◆ ÉNONCÉ DU PROBLÈME: Transcrivez toute la liste ci-dessous en reproduisant chaque ligne à l'identique.

◆ ENTRÉES EXTRAITES:
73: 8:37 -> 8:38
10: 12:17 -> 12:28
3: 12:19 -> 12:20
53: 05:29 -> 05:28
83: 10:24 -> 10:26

◆ RÉSULTAT FINAL:
73: 8:37 -> 8:38
10: 12:17 -> 12:28
3: 12:19 -> 12:20
53: 05:29 -> 05:28
83: 10:24 -> 10:26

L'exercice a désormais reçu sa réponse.